(Given data)
★ ★ ★ ★

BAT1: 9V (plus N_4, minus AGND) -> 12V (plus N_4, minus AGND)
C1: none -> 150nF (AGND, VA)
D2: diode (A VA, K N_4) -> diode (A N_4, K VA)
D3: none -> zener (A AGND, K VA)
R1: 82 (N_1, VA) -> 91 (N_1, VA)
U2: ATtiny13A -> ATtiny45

★ ★ ★ ★

(Problem requirements) Output the entire listing above without leaving out or altering anything.

(Solution)
BAT1: 9V (plus N_4, minus AGND) -> 12V (plus N_4, minus AGND)
C1: none -> 150nF (AGND, VA)
D2: diode (A VA, K N_4) -> diode (A N_4, K VA)
D3: none -> zener (A AGND, K VA)
R1: 82 (N_1, VA) -> 91 (N_1, VA)
U2: ATtiny13A -> ATtiny45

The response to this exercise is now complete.